───── Supplied information

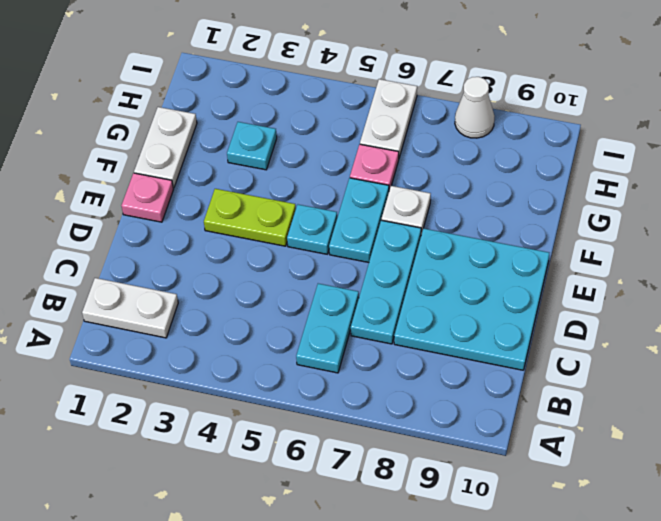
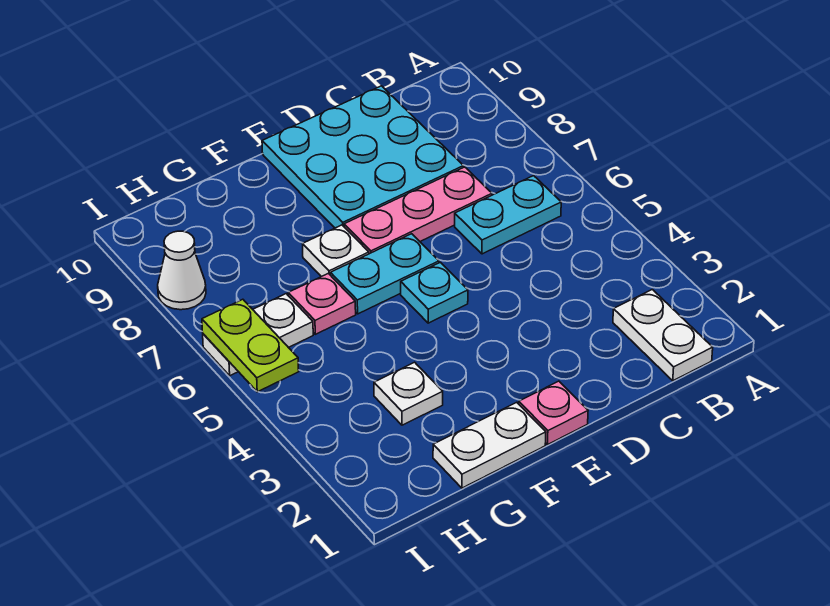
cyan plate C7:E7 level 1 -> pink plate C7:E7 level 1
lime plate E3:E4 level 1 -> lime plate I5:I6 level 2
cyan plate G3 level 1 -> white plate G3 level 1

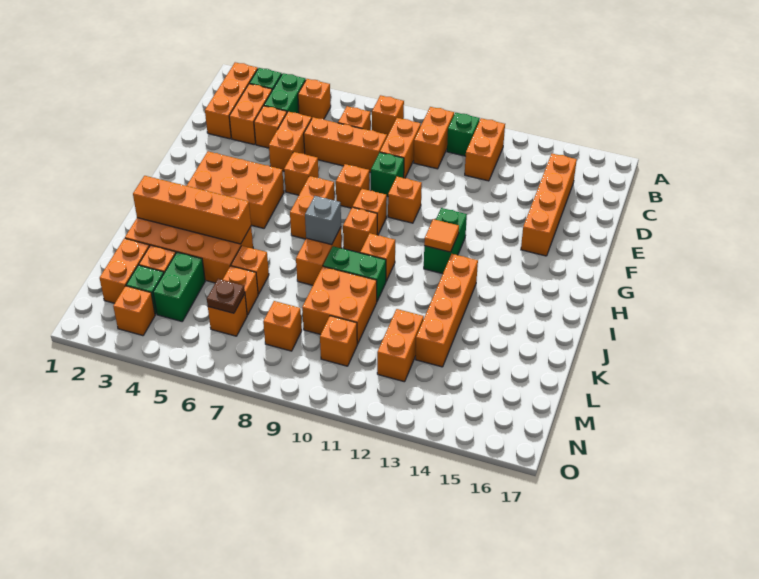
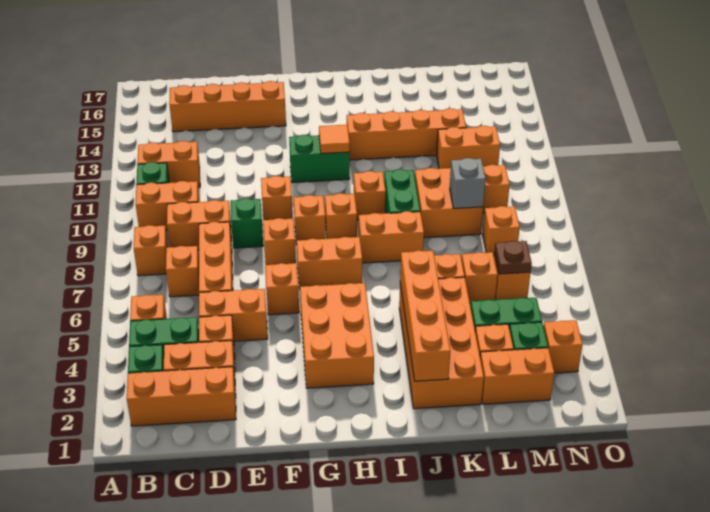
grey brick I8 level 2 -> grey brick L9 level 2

──────────

◆ Task goal ◆
What is needed here is an exact repetition of the listing above, pictures excluded.

◆ Response to this task ◆
cyan plate C7:E7 level 1 -> pink plate C7:E7 level 1
lime plate E3:E4 level 1 -> lime plate I5:I6 level 2
cyan plate G3 level 1 -> white plate G3 level 1

grey brick I8 level 2 -> grey brick L9 level 2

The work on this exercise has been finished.